# Work request
Please repeat exactly the lines from the one containing "none -> yellow plate A10 level 1" through the last line of the records below, leaving out any pictures.

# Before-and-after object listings
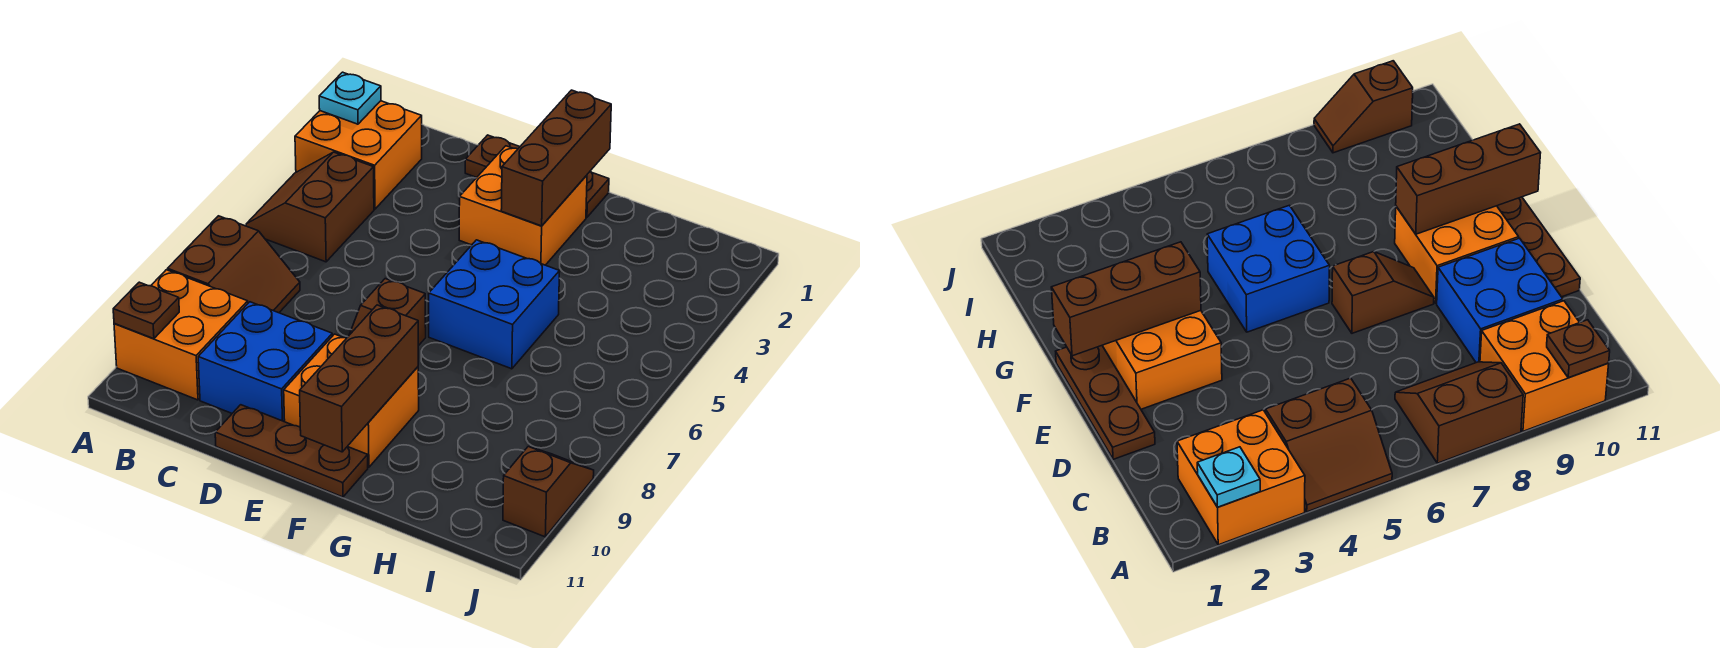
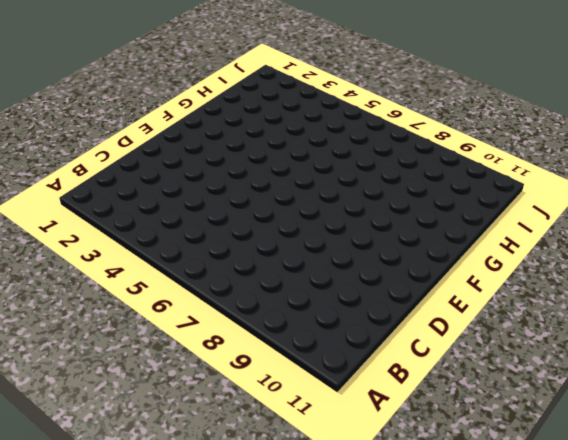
none -> orange brick A2:B3 level 1
none -> brown slope A4:B5 level 1 top B
none -> brown slope A7:B8 level 1 top A

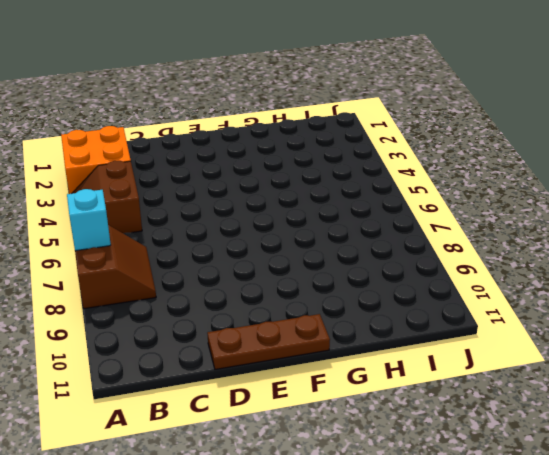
cyan brick A7 level 2 -> none
none -> orange brick A9:B10 level 1
none -> blue brick C9:D10 level 1
none -> brown plate D1:F1 level 1

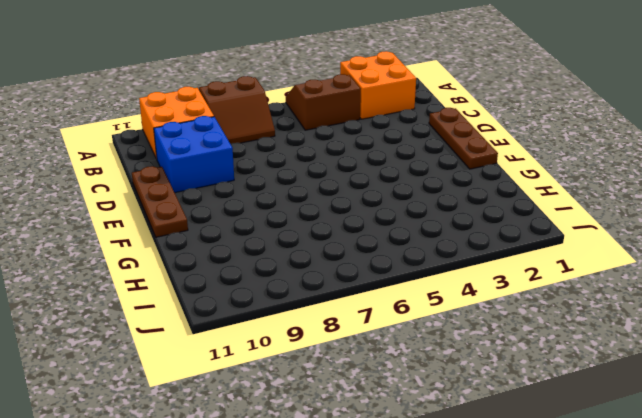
none -> orange brick E2:F3 level 1
none -> brown slope E7:E8 level 1 top 7
none -> orange brick E9:F10 level 1

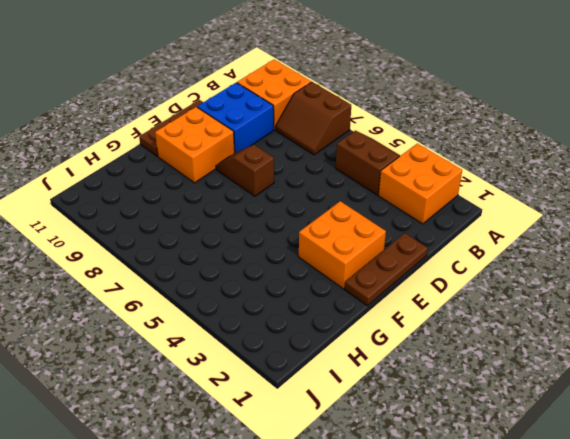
none -> blue brick F5:G6 level 1
none -> brown slope J9:J10 level 1 top 10
none -> cyan plate A2 level 2

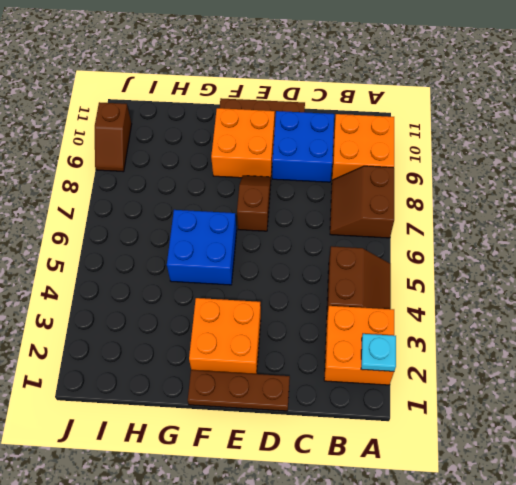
none -> brown plate A10 level 2
none -> brown brick F1:F3 level 2
none -> brown brick F9:F11 level 2

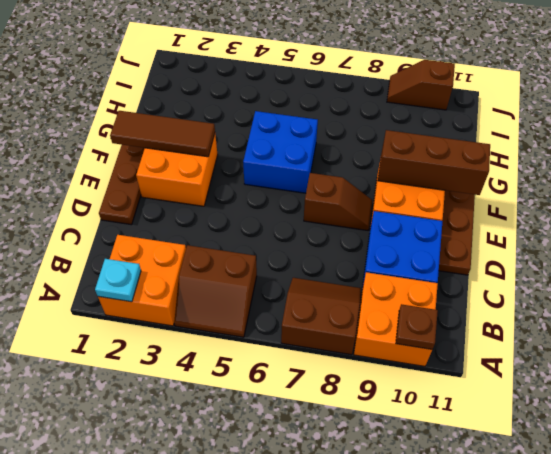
brown tile F1:F3 level 2 -> brown brick F1:F3 level 2

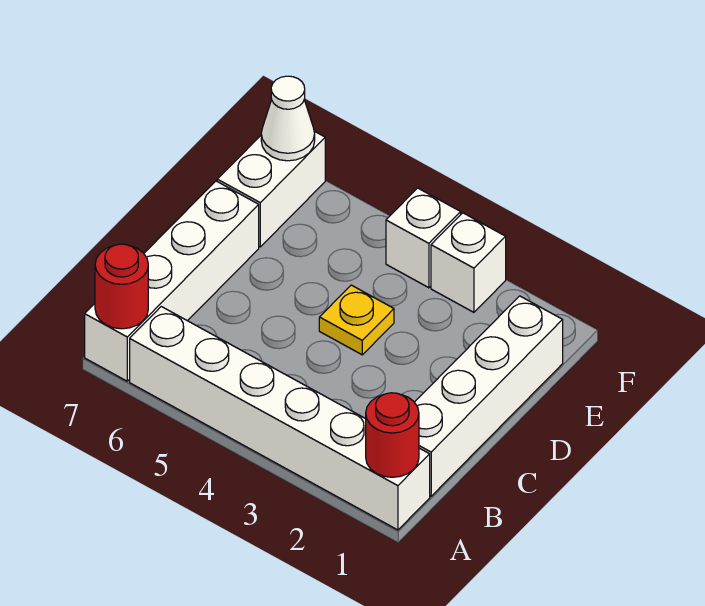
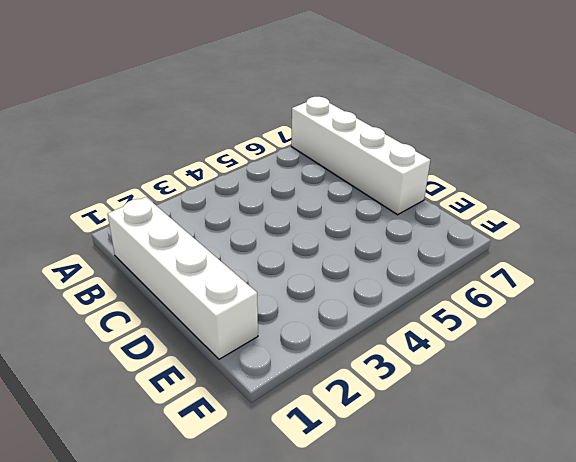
none -> white brick A1:A6 level 1
none -> yellow plate D4 level 1

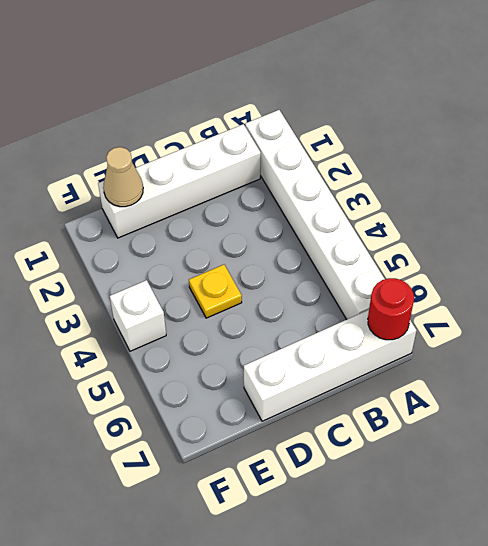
tan cone E1 level 2 -> none
none -> white brick E7:F7 level 1
none -> white brick F3 level 1

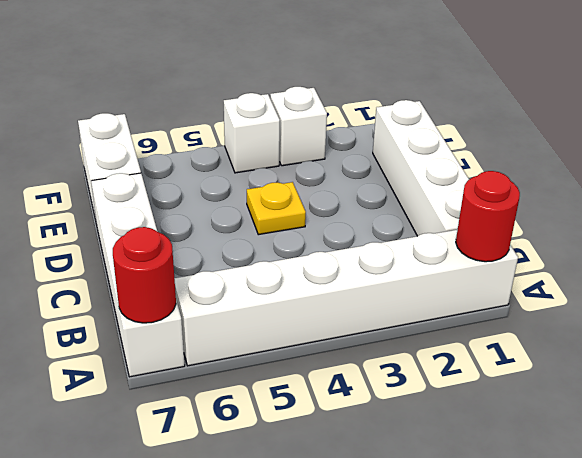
none -> white cone F7 level 2

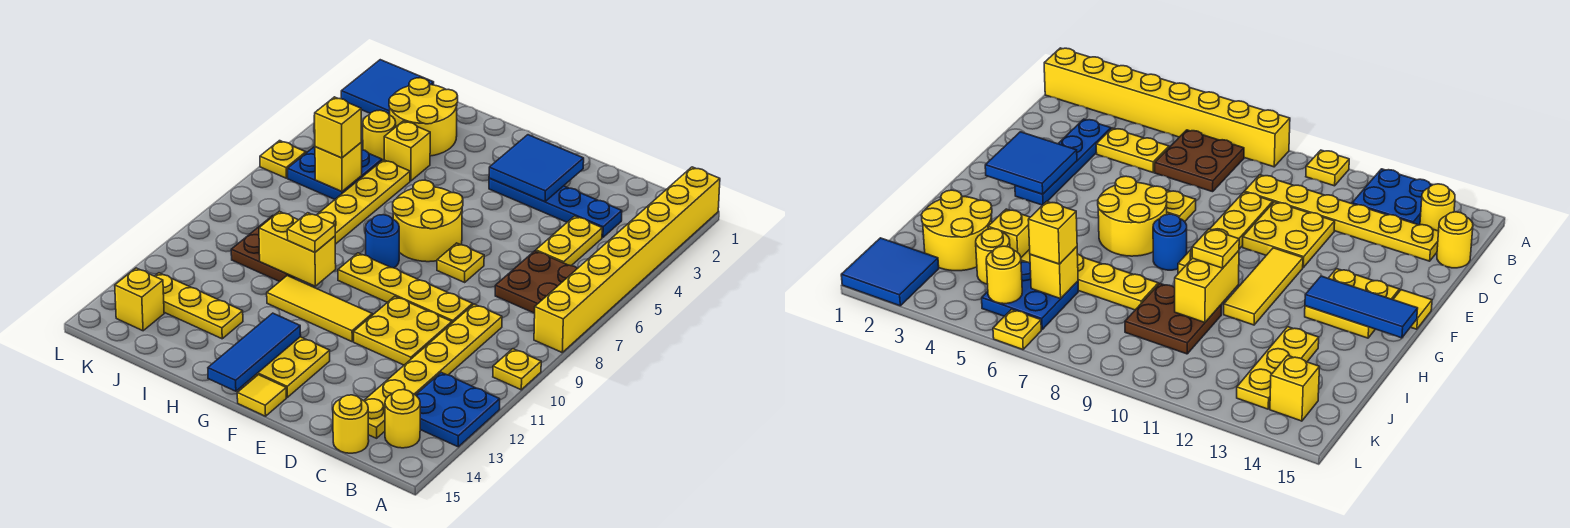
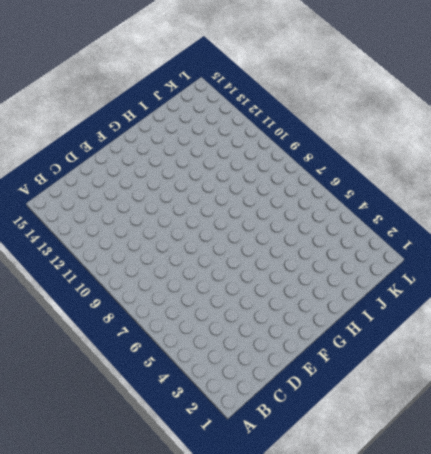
none -> yellow brick A1:A8 level 1
none -> yellow plate A10 level 1
none -> blue plate A12:B13 level 1
none -> brown plate B6:C7 level 1

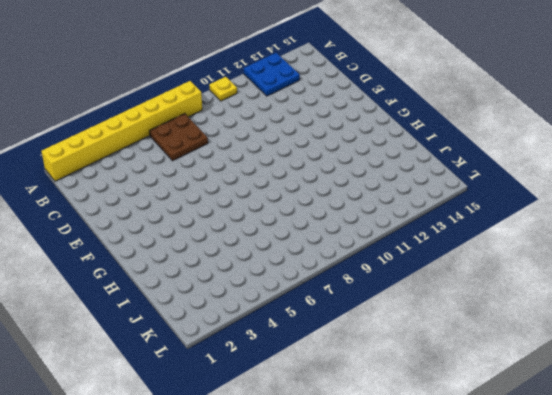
none -> yellow round brick B14 level 1
none -> blue plate C3:F3 level 1
none -> yellow plate C4:C5 level 1
none -> yellow plate C9:C14 level 1

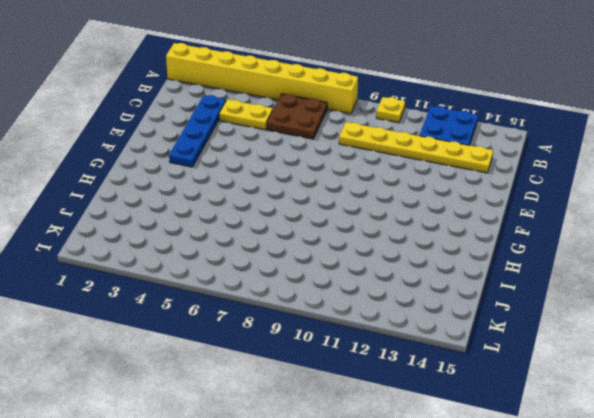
none -> yellow round brick B14 level 1
none -> yellow round brick C15 level 1
none -> yellow plate D9:G9 level 1
none -> yellow plate D10:E11 level 1

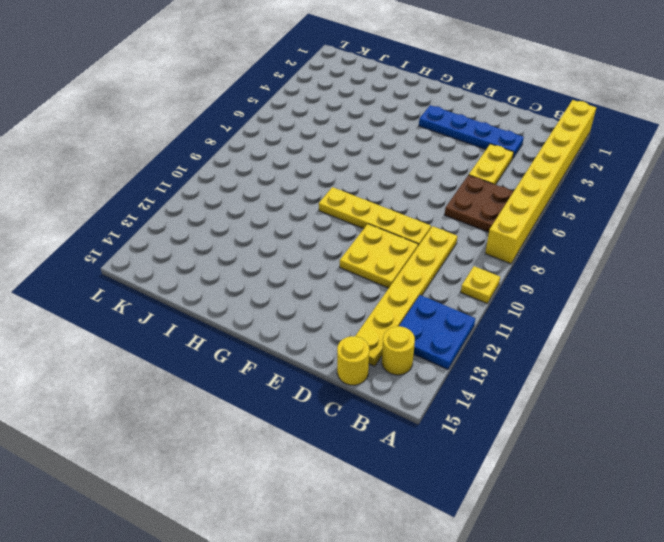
none -> yellow plate E7 level 1
none -> yellow round brick F6:G7 level 1
none -> yellow tile F11:H11 level 1
none -> yellow plate F13:G14 level 1

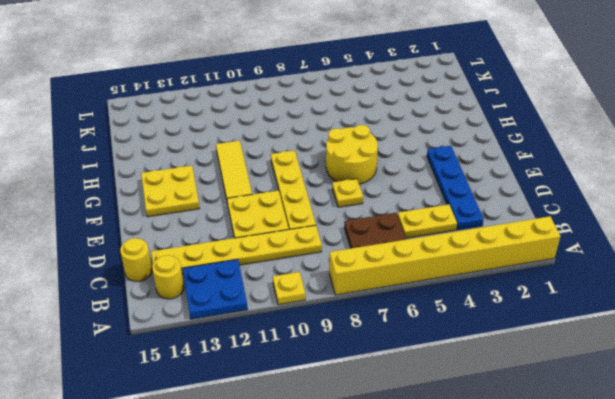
none -> yellow tile F15 level 1
none -> blue round brick G8 level 1
none -> yellow round brick I2:J3 level 1
none -> yellow brick I4 level 1

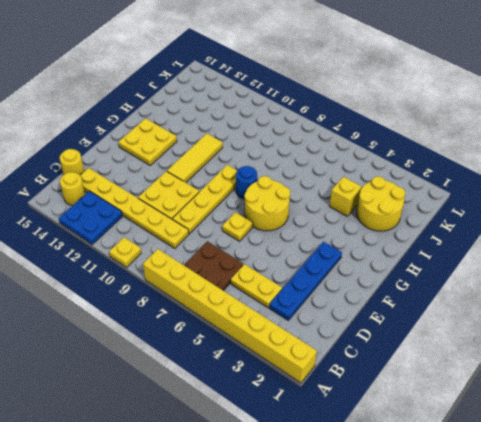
none -> yellow tile F15 level 1
none -> yellow plate I5:I8 level 1
none -> brown plate I9:J10 level 1
none -> yellow plate I13:K13 level 1

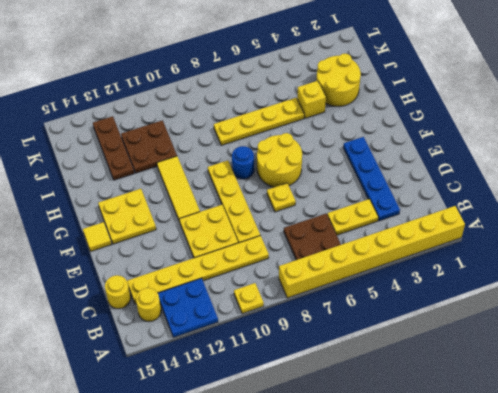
brown plate I11:J12 level 1 -> brown plate I9:J10 level 1
brown plate I13:K13 level 1 -> yellow plate I13:K13 level 1
none -> yellow round brick J4 level 1
none -> blue plate J5:K6 level 1
none -> blue tile K1:L2 level 1
none -> yellow brick K14 level 1

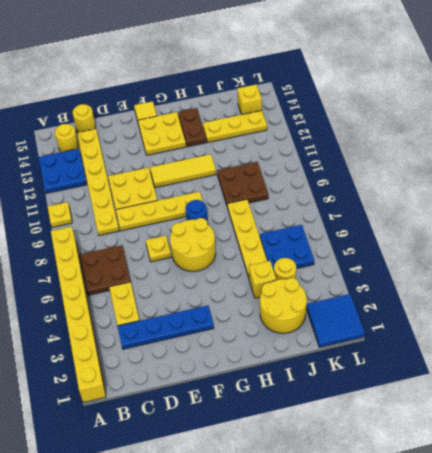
brown plate H13:H14 level 1 -> none
none -> yellow plate L6 level 1
none -> blue tile E2:F3 level 2
none -> blue tile G13:G15 level 2
none -> yellow brick H10:I10 level 2

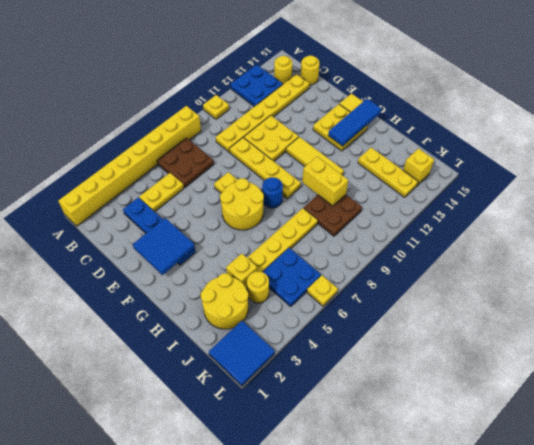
none -> yellow brick J6 level 2
none -> yellow round brick K5 level 2
none -> yellow plate H10 level 3
none -> yellow brick J6 level 3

# Finished exercise
none -> yellow plate A10 level 1
none -> blue plate A12:B13 level 1
none -> brown plate B6:C7 level 1

none -> yellow round brick B14 level 1
none -> blue plate C3:F3 level 1
none -> yellow plate C4:C5 level 1
none -> yellow plate C9:C14 level 1

none -> yellow round brick B14 level 1
none -> yellow round brick C15 level 1
none -> yellow plate D9:G9 level 1
none -> yellow plate D10:E11 level 1

none -> yellow plate E7 level 1
none -> yellow round brick F6:G7 level 1
none -> yellow tile F11:H11 level 1
none -> yellow plate F13:G14 level 1

none -> yellow tile F15 level 1
none -> blue round brick G8 level 1
none -> yellow round brick I2:J3 level 1
none -> yellow brick I4 level 1

none -> yellow tile F15 level 1
none -> yellow plate I5:I8 level 1
none -> brown plate I9:J10 level 1
none -> yellow plate I13:K13 level 1

brown plate I11:J12 level 1 -> brown plate I9:J10 level 1
brown plate I13:K13 level 1 -> yellow plate I13:K13 level 1
none -> yellow round brick J4 level 1
none -> blue plate J5:K6 level 1
none -> blue tile K1:L2 level 1
none -> yellow brick K14 level 1

brown plate H13:H14 level 1 -> none
none -> yellow plate L6 level 1
none -> blue tile E2:F3 level 2
none -> blue tile G13:G15 level 2
none -> yellow brick H10:I10 level 2

none -> yellow brick J6 level 2
none -> yellow round brick K5 level 2
none -> yellow plate H10 level 3
none -> yellow brick J6 level 3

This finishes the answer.